## What you have to do
The result should be an exact copy of the entries below, free of pictures.

□ □ □ □ □

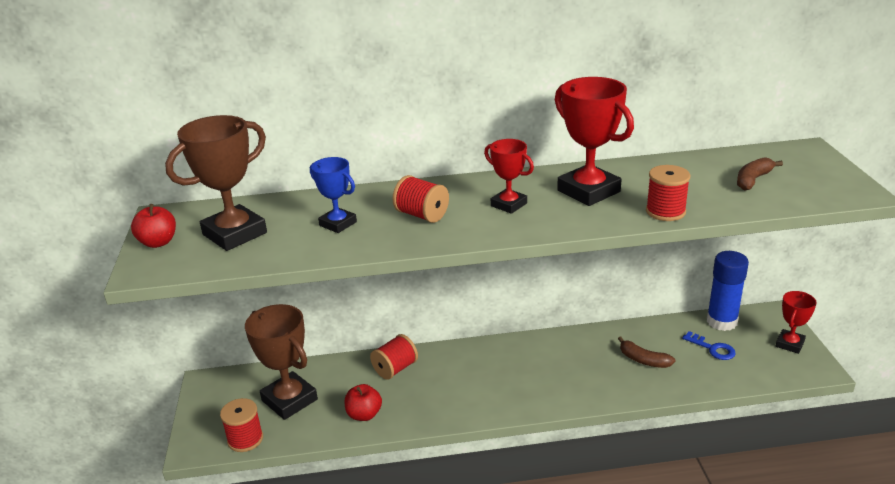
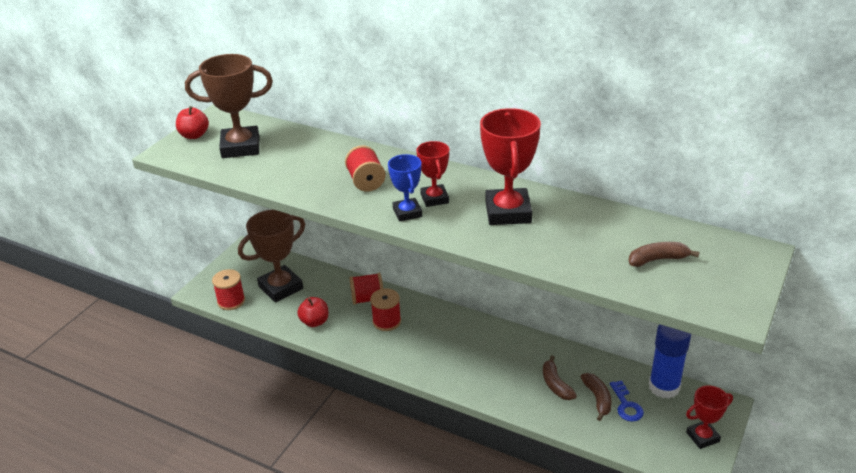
camera: 35 degrees right, 5 degrees up
(289, 400) = (281, 287): brown trophy -> brown trophy turned 60 degrees clockwise
(338, 224) = (307, 166): blue trophy -> blue trophy (407, 213)
(665, 211) = (540, 255): red spool -> red spool (386, 321)
(687, 355) = (597, 399): none -> brown banana

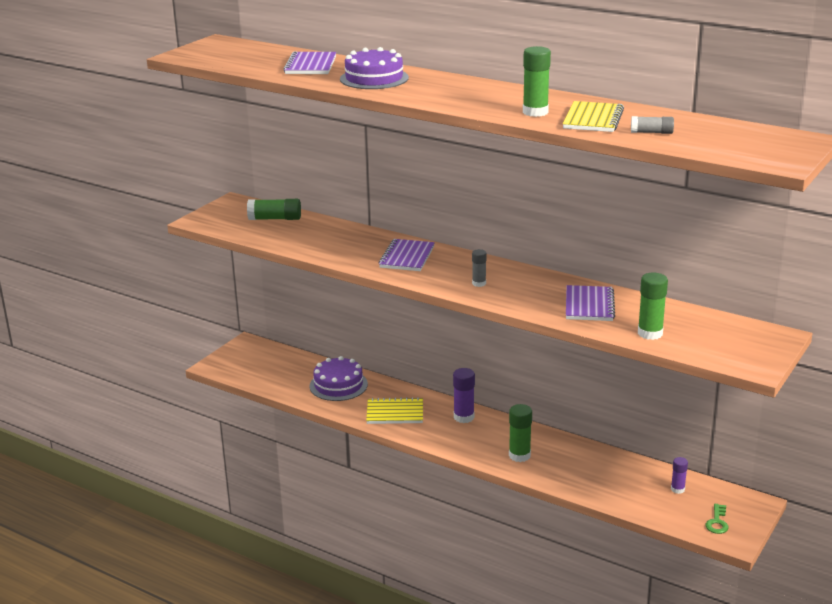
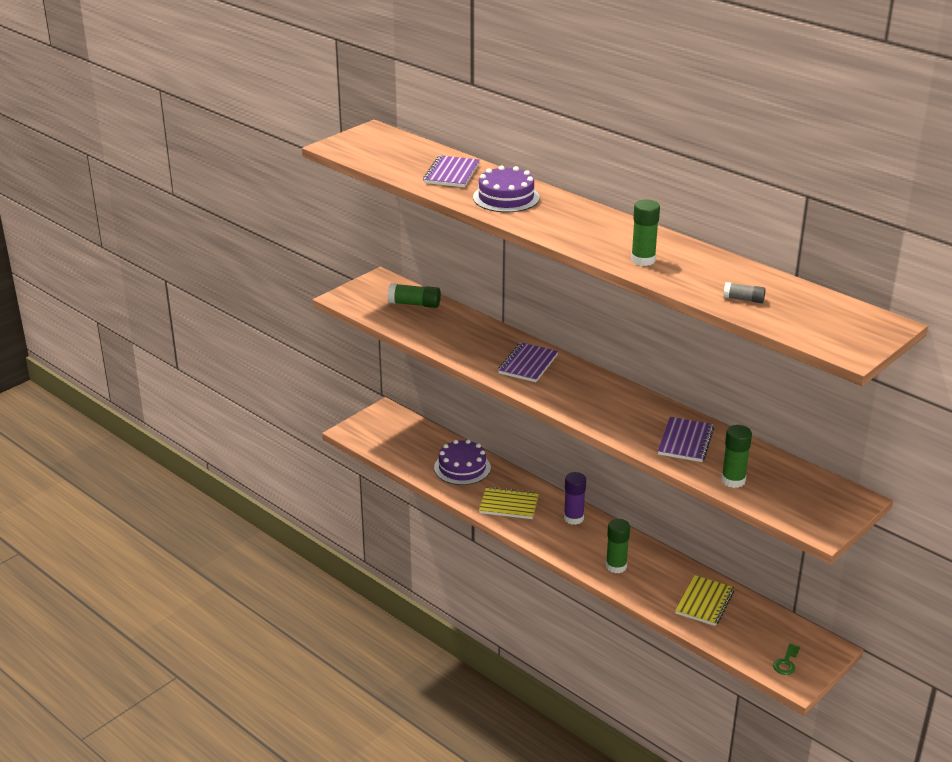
camera: 10 degrees right, 5 degrees up
(479, 283) = (587, 403): grey glue stick -> none
(593, 119) = (694, 275): yellow notebook -> yellow notebook (704, 602)
(677, 489) = (758, 623): purple glue stick -> none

□ □ □ □ □

## Response
camera: 35 degrees right, 5 degrees up
(289, 400) = (281, 287): brown trophy -> brown trophy turned 60 degrees clockwise
(338, 224) = (307, 166): blue trophy -> blue trophy (407, 213)
(665, 211) = (540, 255): red spool -> red spool (386, 321)
(687, 355) = (597, 399): none -> brown banana

camera: 10 degrees right, 5 degrees up
(479, 283) = (587, 403): grey glue stick -> none
(593, 119) = (694, 275): yellow notebook -> yellow notebook (704, 602)
(677, 489) = (758, 623): purple glue stick -> none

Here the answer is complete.